■ What the exercise asks:
From top to bottom, write out the listing exactly and skip every picture.

■ Data segment:
----

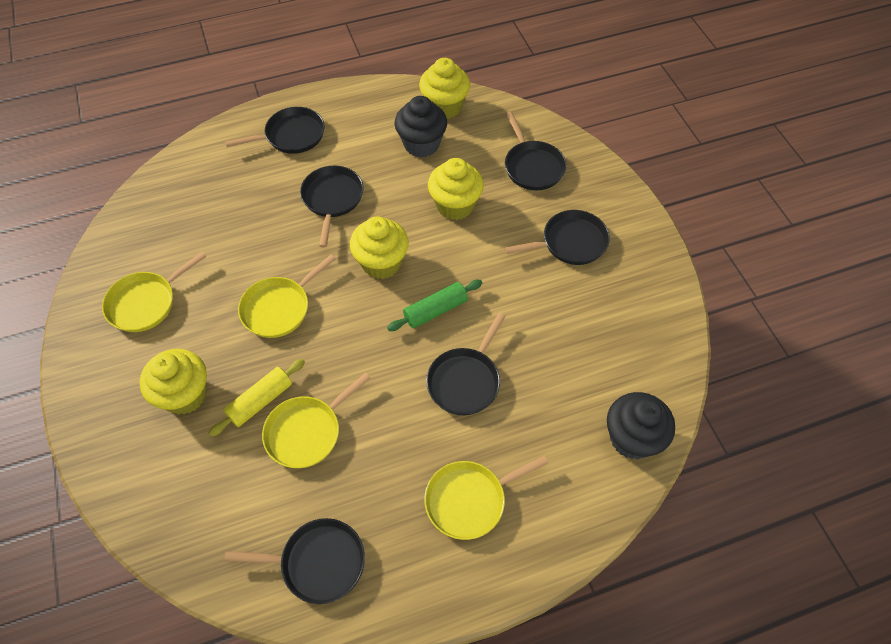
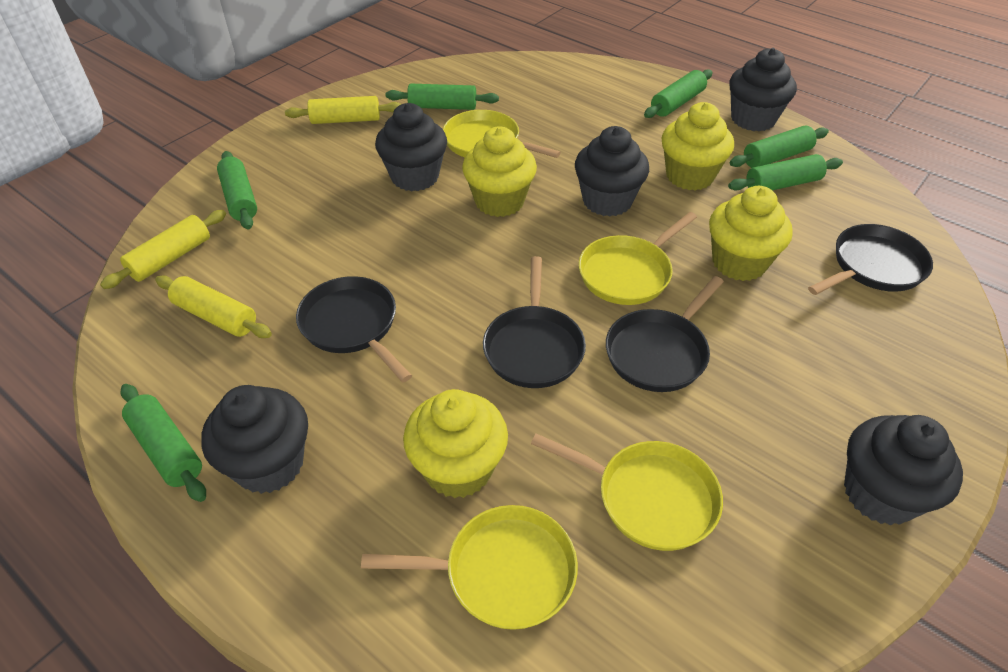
black cupcake: 2 -> 5
black pan: 6 -> 4
green rolling pin: 1 -> 6
yellow rolling pin: 1 -> 3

----

■ Answer space:
black cupcake: 2 -> 5
black pan: 6 -> 4
green rolling pin: 1 -> 6
yellow rolling pin: 1 -> 3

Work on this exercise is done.